* TASK DIRECTIONS *
Return all of the entries exactly as written.

* DATA FOR THIS EXERCISE *
◇ ◇ ◇ ◇ ◇

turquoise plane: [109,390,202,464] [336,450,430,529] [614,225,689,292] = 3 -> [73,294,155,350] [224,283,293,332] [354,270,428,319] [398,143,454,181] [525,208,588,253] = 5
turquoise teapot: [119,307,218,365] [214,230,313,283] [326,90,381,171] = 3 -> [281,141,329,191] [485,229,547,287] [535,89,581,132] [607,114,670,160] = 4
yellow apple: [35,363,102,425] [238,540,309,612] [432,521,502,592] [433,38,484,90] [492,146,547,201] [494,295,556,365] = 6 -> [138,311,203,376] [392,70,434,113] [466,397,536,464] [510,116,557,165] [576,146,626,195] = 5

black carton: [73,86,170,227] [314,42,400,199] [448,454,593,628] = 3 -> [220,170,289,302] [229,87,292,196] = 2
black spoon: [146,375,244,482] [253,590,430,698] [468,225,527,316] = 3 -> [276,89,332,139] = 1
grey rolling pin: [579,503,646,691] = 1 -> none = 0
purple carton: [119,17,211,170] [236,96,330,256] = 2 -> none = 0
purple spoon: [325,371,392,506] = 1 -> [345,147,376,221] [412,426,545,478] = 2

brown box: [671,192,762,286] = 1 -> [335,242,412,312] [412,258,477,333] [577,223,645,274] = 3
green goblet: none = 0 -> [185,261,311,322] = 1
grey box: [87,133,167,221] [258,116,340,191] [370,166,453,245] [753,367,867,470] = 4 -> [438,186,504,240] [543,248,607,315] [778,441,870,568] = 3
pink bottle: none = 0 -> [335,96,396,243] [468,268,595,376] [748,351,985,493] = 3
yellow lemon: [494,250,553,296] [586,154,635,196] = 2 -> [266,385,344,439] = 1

◇ ◇ ◇ ◇ ◇

* ANSWER AREA *
turquoise plane: [109,390,202,464] [336,450,430,529] [614,225,689,292] = 3 -> [73,294,155,350] [224,283,293,332] [354,270,428,319] [398,143,454,181] [525,208,588,253] = 5
turquoise teapot: [119,307,218,365] [214,230,313,283] [326,90,381,171] = 3 -> [281,141,329,191] [485,229,547,287] [535,89,581,132] [607,114,670,160] = 4
yellow apple: [35,363,102,425] [238,540,309,612] [432,521,502,592] [433,38,484,90] [492,146,547,201] [494,295,556,365] = 6 -> [138,311,203,376] [392,70,434,113] [466,397,536,464] [510,116,557,165] [576,146,626,195] = 5

black carton: [73,86,170,227] [314,42,400,199] [448,454,593,628] = 3 -> [220,170,289,302] [229,87,292,196] = 2
black spoon: [146,375,244,482] [253,590,430,698] [468,225,527,316] = 3 -> [276,89,332,139] = 1
grey rolling pin: [579,503,646,691] = 1 -> none = 0
purple carton: [119,17,211,170] [236,96,330,256] = 2 -> none = 0
purple spoon: [325,371,392,506] = 1 -> [345,147,376,221] [412,426,545,478] = 2

brown box: [671,192,762,286] = 1 -> [335,242,412,312] [412,258,477,333] [577,223,645,274] = 3
green goblet: none = 0 -> [185,261,311,322] = 1
grey box: [87,133,167,221] [258,116,340,191] [370,166,453,245] [753,367,867,470] = 4 -> [438,186,504,240] [543,248,607,315] [778,441,870,568] = 3
pink bottle: none = 0 -> [335,96,396,243] [468,268,595,376] [748,351,985,493] = 3
yellow lemon: [494,250,553,296] [586,154,635,196] = 2 -> [266,385,344,439] = 1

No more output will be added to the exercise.